» Task goal:
Look through the listing below and report every line that contains "VEXT".

» Material for this task:
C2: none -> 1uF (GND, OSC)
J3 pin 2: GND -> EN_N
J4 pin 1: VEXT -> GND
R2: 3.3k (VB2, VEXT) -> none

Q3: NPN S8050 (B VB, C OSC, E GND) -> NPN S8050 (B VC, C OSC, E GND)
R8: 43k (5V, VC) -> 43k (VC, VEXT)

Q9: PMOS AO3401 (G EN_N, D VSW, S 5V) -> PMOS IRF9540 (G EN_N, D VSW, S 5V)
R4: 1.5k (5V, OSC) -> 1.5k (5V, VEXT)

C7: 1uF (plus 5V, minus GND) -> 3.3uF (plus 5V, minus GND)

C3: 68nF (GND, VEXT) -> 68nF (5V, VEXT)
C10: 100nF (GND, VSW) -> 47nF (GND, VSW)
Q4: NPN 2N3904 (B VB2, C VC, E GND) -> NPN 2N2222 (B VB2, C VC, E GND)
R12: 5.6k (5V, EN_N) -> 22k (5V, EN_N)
* * *
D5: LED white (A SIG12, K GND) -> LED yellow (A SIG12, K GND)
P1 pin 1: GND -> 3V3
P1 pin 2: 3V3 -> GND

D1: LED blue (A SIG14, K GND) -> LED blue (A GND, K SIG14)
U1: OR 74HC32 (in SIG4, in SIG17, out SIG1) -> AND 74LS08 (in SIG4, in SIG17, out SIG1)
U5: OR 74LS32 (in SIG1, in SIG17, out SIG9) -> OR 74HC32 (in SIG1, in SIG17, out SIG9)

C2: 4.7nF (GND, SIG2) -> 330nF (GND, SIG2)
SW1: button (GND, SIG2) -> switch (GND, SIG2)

» Response to this exercise:
J4 pin 1: VEXT -> GND
R2: 3.3k (VB2, VEXT) -> none
R8: 43k (5V, VC) -> 43k (VC, VEXT)
R4: 1.5k (5V, OSC) -> 1.5k (5V, VEXT)
C3: 68nF (GND, VEXT) -> 68nF (5V, VEXT)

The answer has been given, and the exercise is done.